From the first line of the material through the line that holds "white 1x1 round brick [166,126,200,182]", repeat each line exactly and skip any picture.
+ + +
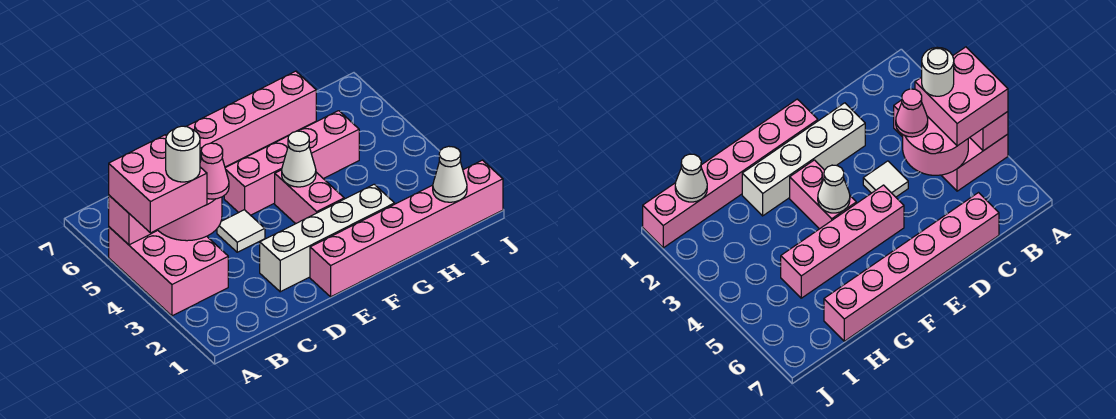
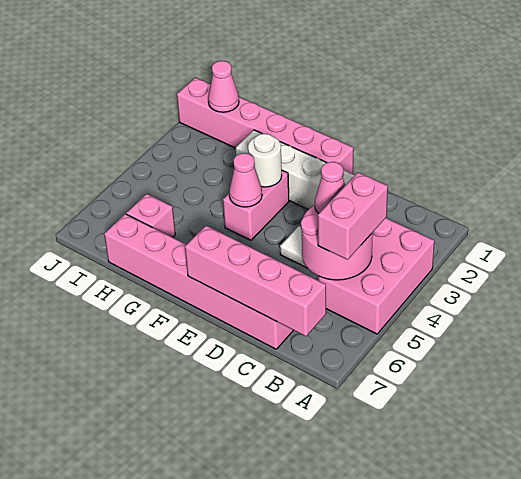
pink 2x2 brick [109,135,207,233] -> pink 1x2 brick [318,173,388,260]
pink 1x1 brick [109,195,157,245] -> pink 1x1 brick moved to [126,194,175,237]
white 1x1 round brick [166,126,200,182] -> white 1x1 round brick moved to [248,134,282,187]
pink 1x4 brick [224,111,359,215] -> pink 1x4 brick moved to [185,226,326,336]
white 1x1 cone [282,131,316,187] -> pink 1x1 cone [229,153,262,207]
white 1x1 cone [433,146,467,202] -> pink 1x1 cone [208,61,239,112]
+ + +
Exercise solution:
pink 2x2 brick [109,135,207,233] -> pink 1x2 brick [318,173,388,260]
pink 1x1 brick [109,195,157,245] -> pink 1x1 brick moved to [126,194,175,237]
white 1x1 round brick [166,126,200,182] -> white 1x1 round brick moved to [248,134,282,187]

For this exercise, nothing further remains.